### Instruction
What you produce should be an exact transcription of the data, minus any pictures.

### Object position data
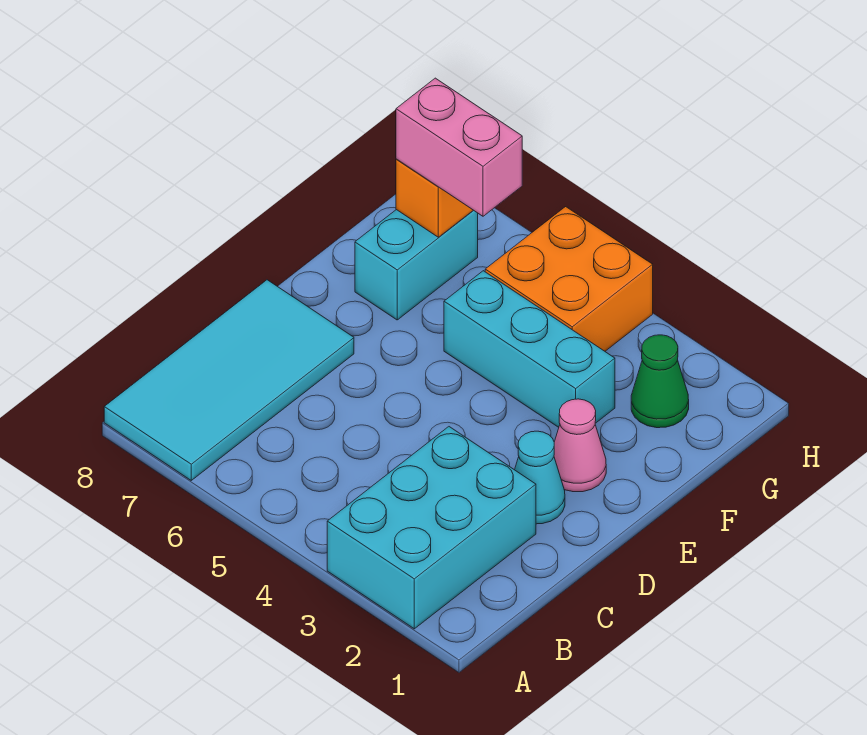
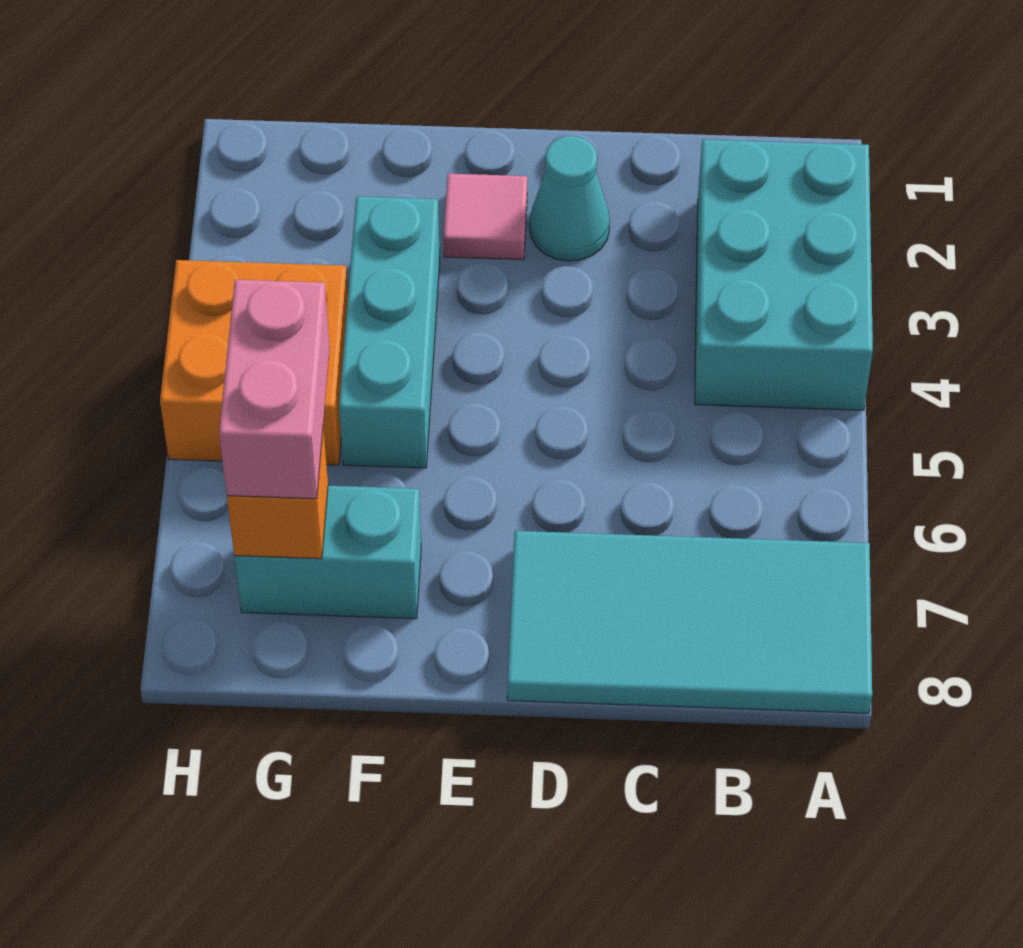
cyan 2x3 brick [327,427,536,629] -> cyan 2x3 brick turned to [695,140,873,410]
pink 1x1 cone [554,399,606,492] -> pink 1x1 tile [444,174,527,260]
green 1x1 cone [631,335,689,428] -> none

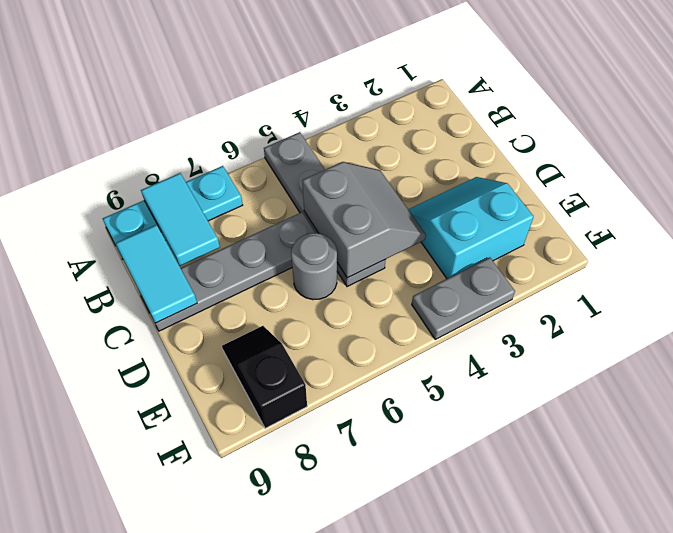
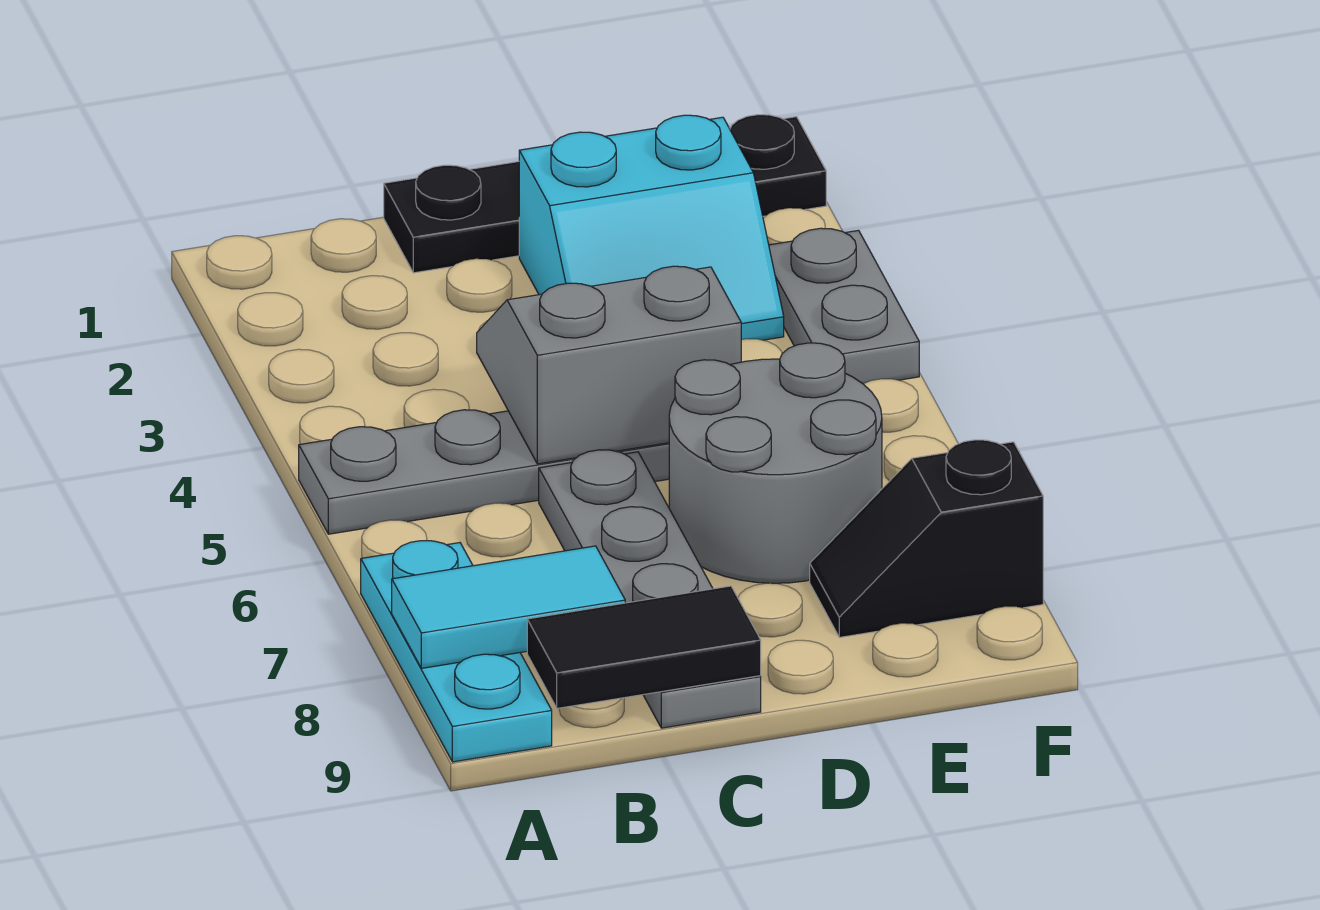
cyan 1x2 tile [116,225,197,323] -> black 1x2 tile [527,586,761,708]
none -> black 1x4 plate [384,115,826,273]
cyan 2x2 slope [408,177,534,279] -> cyan 2x2 slope turned to [519,115,784,340]
grey 1x1 round brick [291,233,337,300] -> grey 2x2 round brick [669,343,882,583]

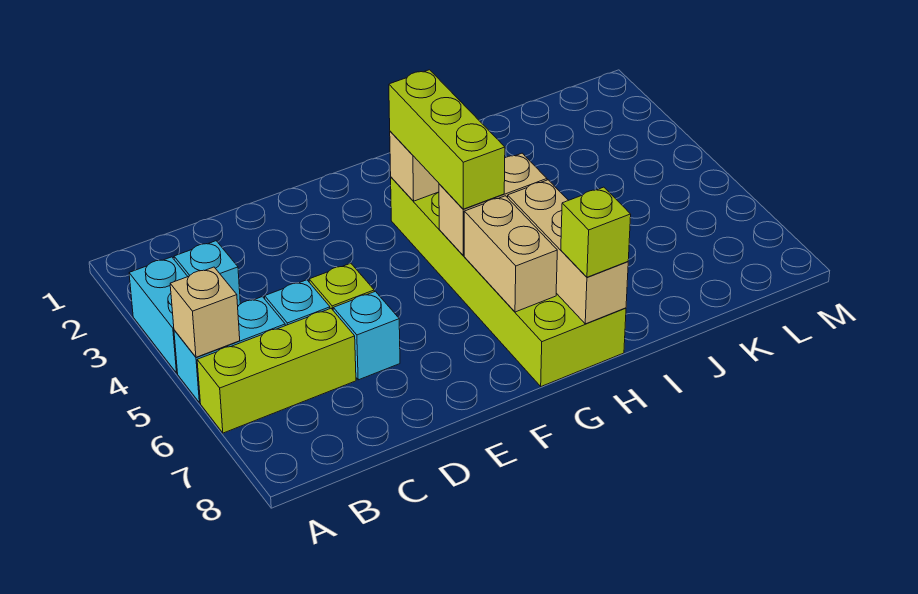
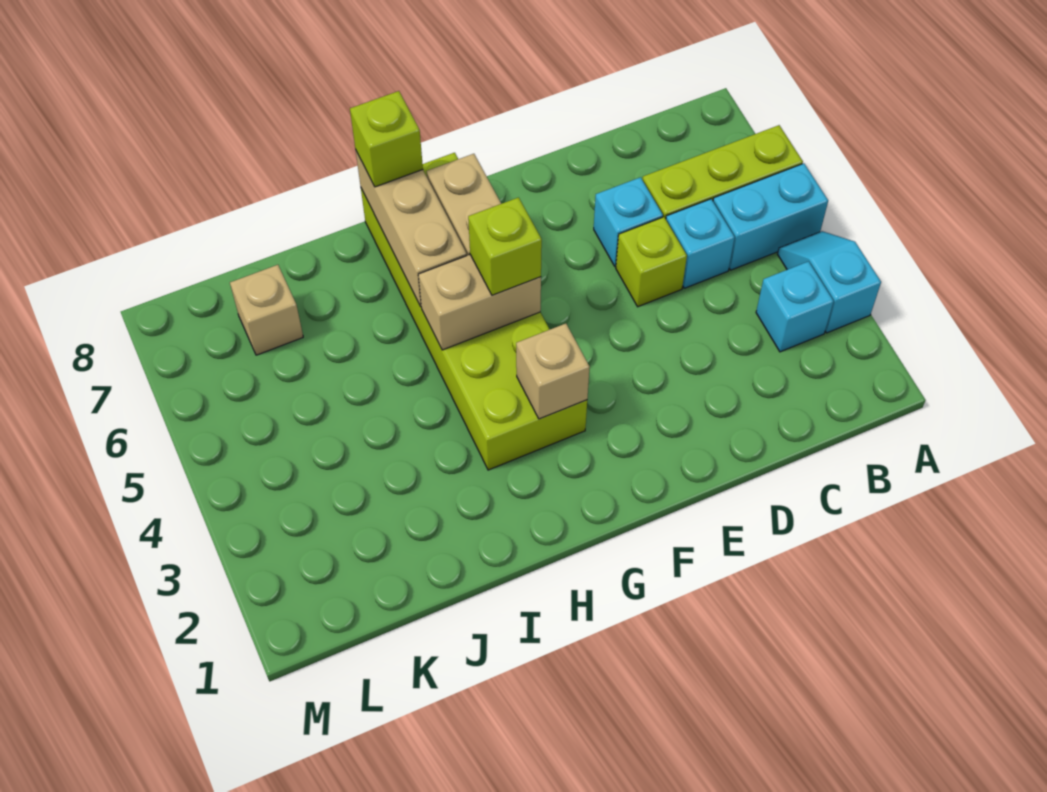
cyan 1x2 brick [129,257,188,373] -> cyan 1x2 slope [777,231,881,333]
tan 1x1 brick [170,267,240,357] -> tan 1x1 brick moved to [230,265,303,355]
lime 1x3 brick [389,70,505,209] -> lime 1x1 brick [468,198,542,295]

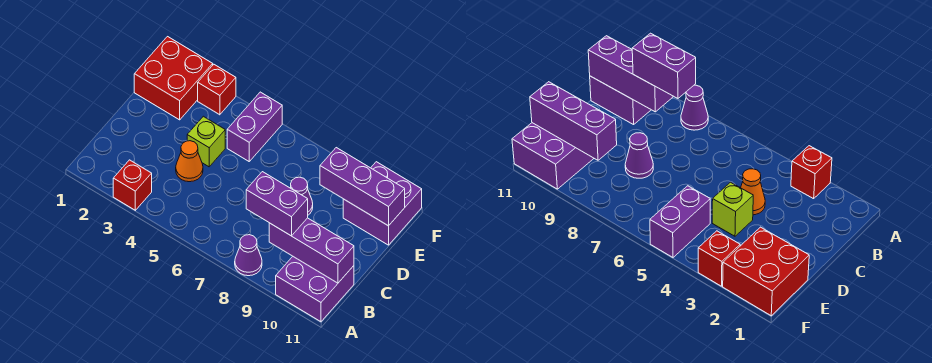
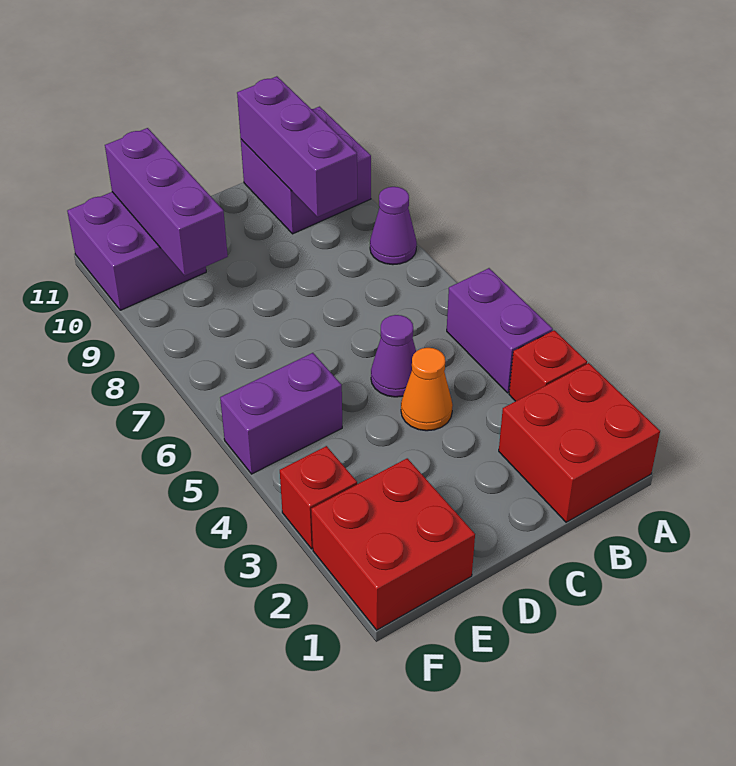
none -> red 2x2 brick [499,363,660,522]
purple 1x2 brick [246,172,308,236] -> purple 1x2 brick moved to [447,268,553,393]
lime 1x1 brick [187,116,225,167] -> none
purple 1x1 cone [291,177,313,215] -> purple 1x1 cone moved to [371,315,416,397]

### Task response
cyan 2x3 brick [327,427,536,629] -> cyan 2x3 brick turned to [695,140,873,410]
pink 1x1 cone [554,399,606,492] -> pink 1x1 tile [444,174,527,260]
green 1x1 cone [631,335,689,428] -> none

cyan 1x2 tile [116,225,197,323] -> black 1x2 tile [527,586,761,708]
none -> black 1x4 plate [384,115,826,273]
cyan 2x2 slope [408,177,534,279] -> cyan 2x2 slope turned to [519,115,784,340]
grey 1x1 round brick [291,233,337,300] -> grey 2x2 round brick [669,343,882,583]

cyan 1x2 brick [129,257,188,373] -> cyan 1x2 slope [777,231,881,333]
tan 1x1 brick [170,267,240,357] -> tan 1x1 brick moved to [230,265,303,355]
lime 1x3 brick [389,70,505,209] -> lime 1x1 brick [468,198,542,295]

none -> red 2x2 brick [499,363,660,522]
purple 1x2 brick [246,172,308,236] -> purple 1x2 brick moved to [447,268,553,393]
lime 1x1 brick [187,116,225,167] -> none
purple 1x1 cone [291,177,313,215] -> purple 1x1 cone moved to [371,315,416,397]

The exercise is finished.